→ **Your assignment**
Please state how many lines of the data contain "white". The number by itself is enough.

→ **Extracted material**
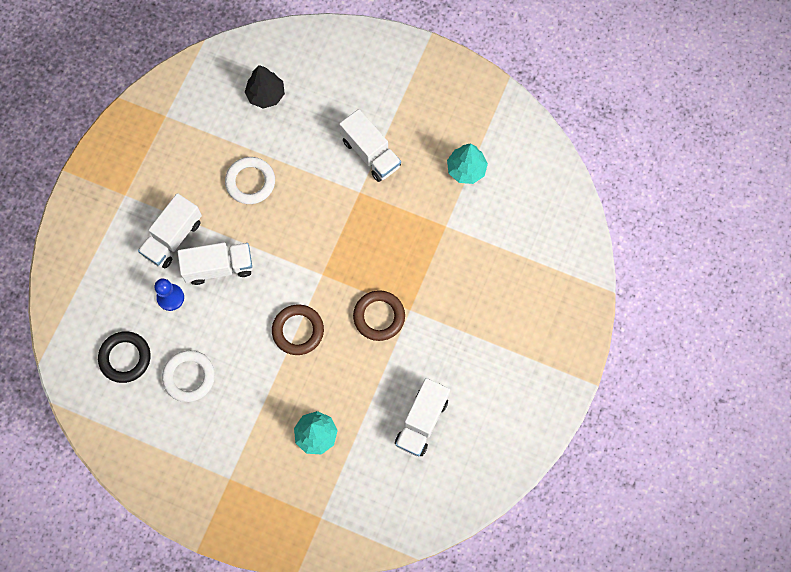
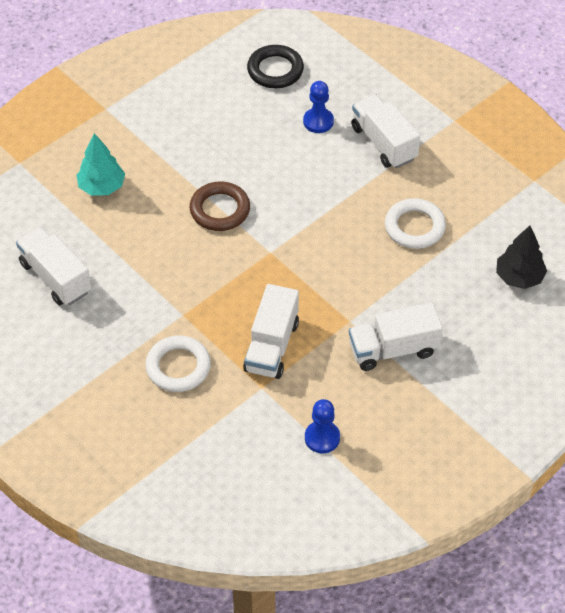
camera: 115 degrees right, 20 degrees down
(189, 377) = (226, 110): white ring -> white ring (178, 367)
(219, 267) = (329, 169): white truck -> white truck (271, 346)
(379, 316) = (192, 284): brown ring -> none
(466, 169) = (322, 438): turquoise tree -> blue pawn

→ **Solution to the exercise**
2